* [BRIEF]: Please copy every line of the data in which the string "COIL" appears.

■ ■ ■ ■ ■ ■ ■

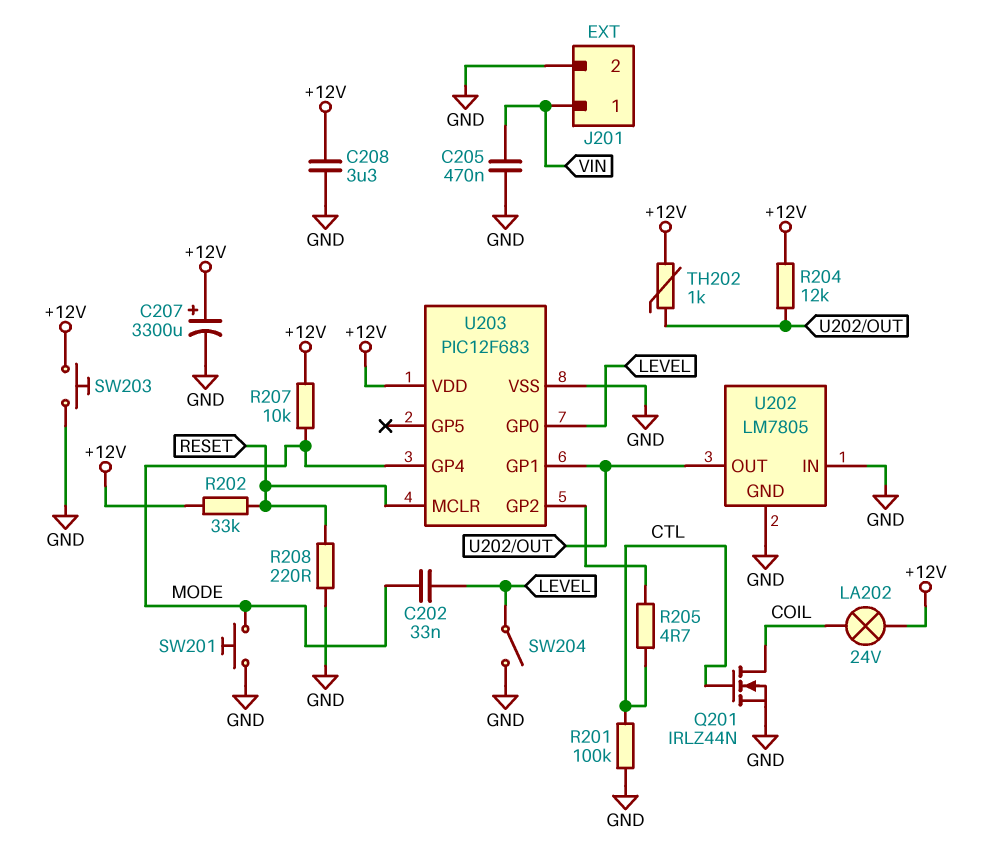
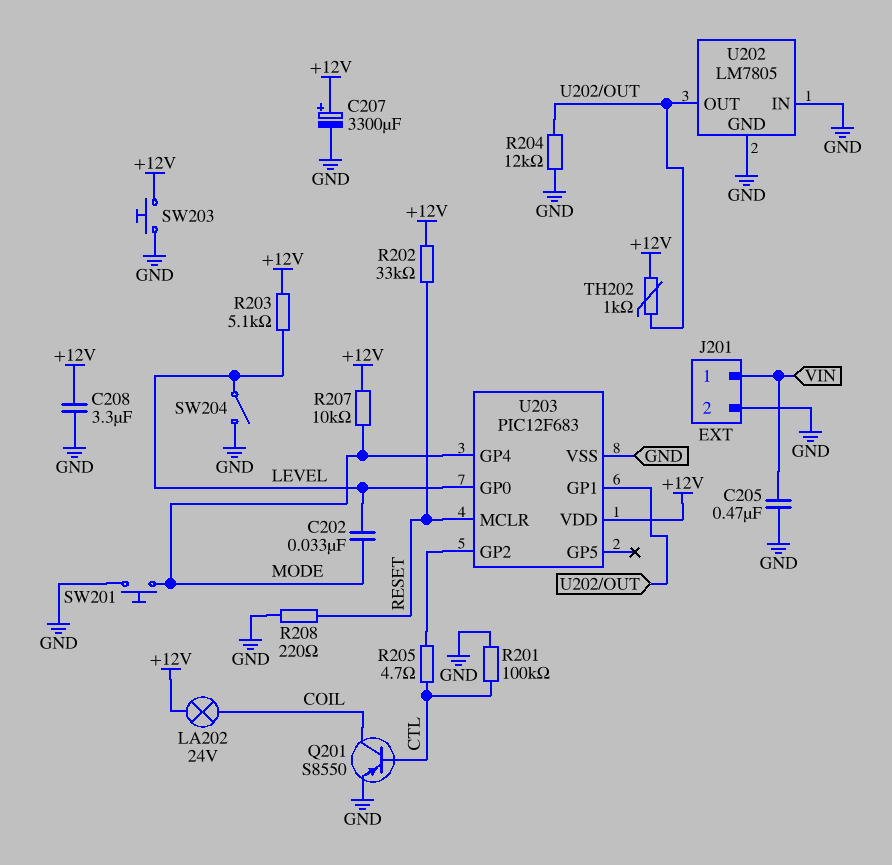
Q201: NMOS IRLZ44N (G CTL, D COIL, S GND) -> PNP S8550 (B CTL, C COIL, E GND)
R203: none -> 5.1k (+12V, LEVEL)
R204: 12k (+12V, U202/OUT) -> 12k (GND, U202/OUT)

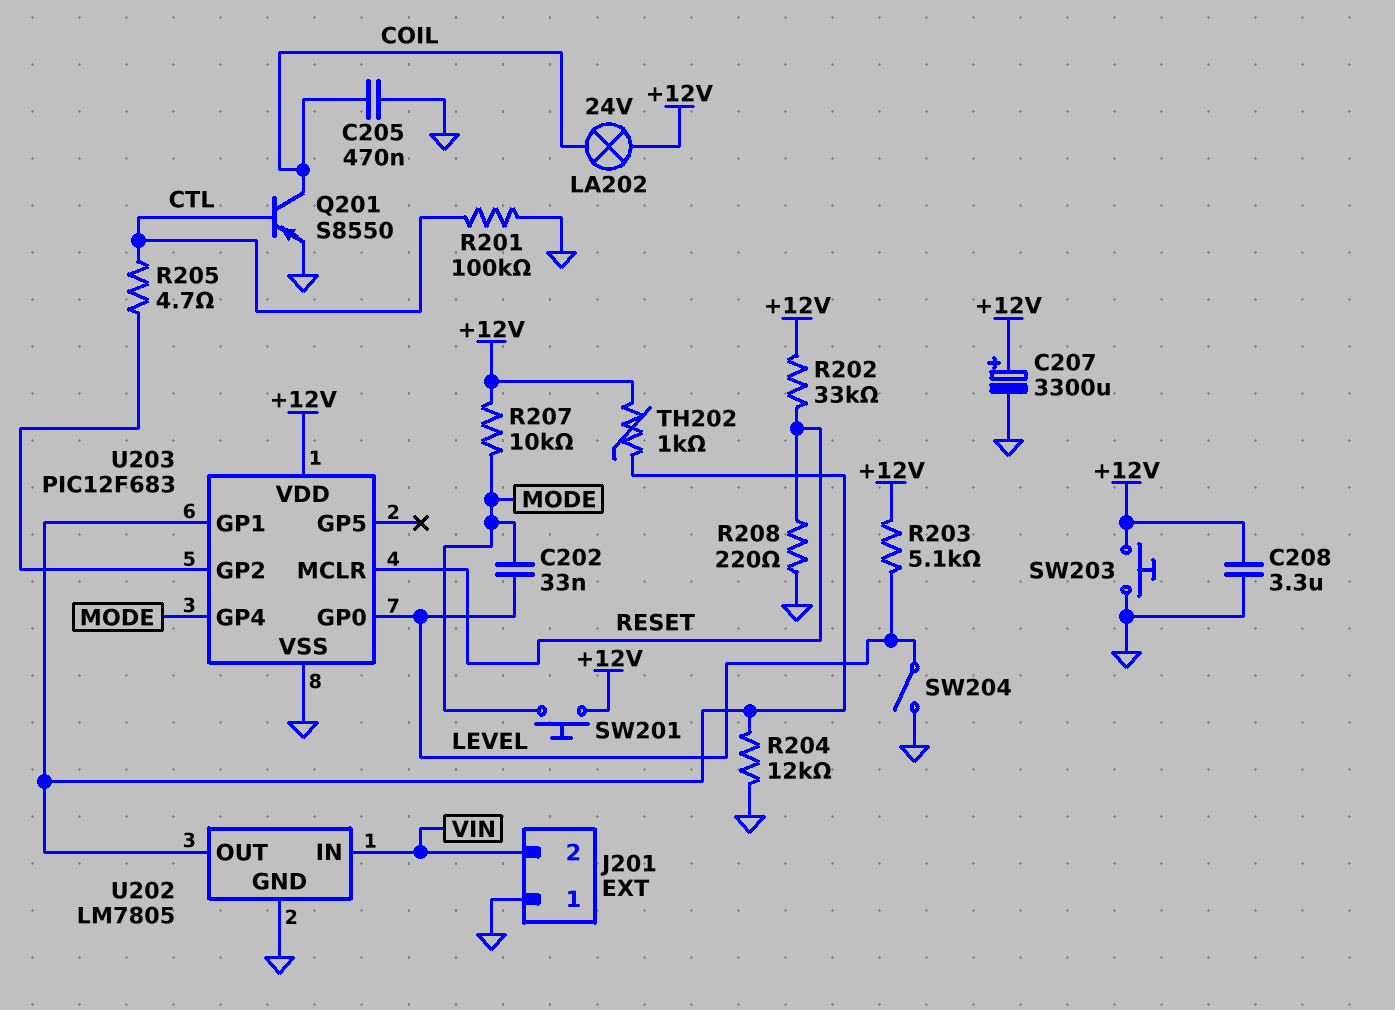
C205: 470nF (GND, VIN) -> 470nF (COIL, GND)
J201 pin 1: VIN -> GND
J201 pin 2: GND -> VIN
SW201: button (GND, MODE) -> button (+12V, MODE)
U202 pin IN: GND -> VIN

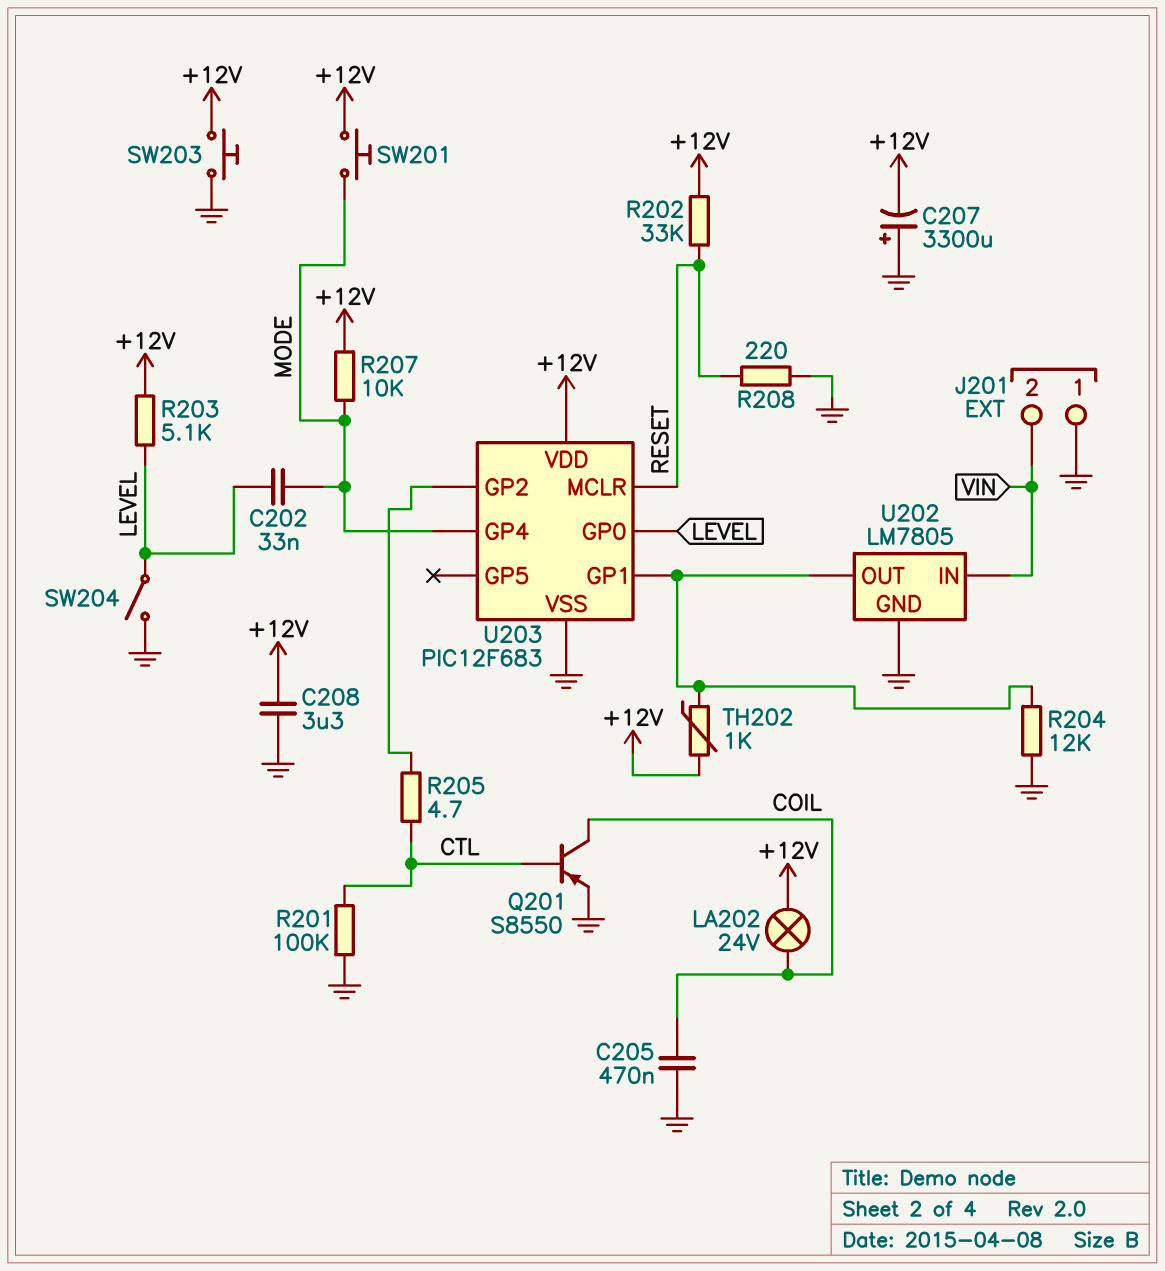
C207: 3300uF (plus +12V, minus GND) -> 3300uF (plus GND, minus +12V)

■ ■ ■ ■ ■ ■ ■

* [RESULT]:
Q201: NMOS IRLZ44N (G CTL, D COIL, S GND) -> PNP S8550 (B CTL, C COIL, E GND)
C205: 470nF (GND, VIN) -> 470nF (COIL, GND)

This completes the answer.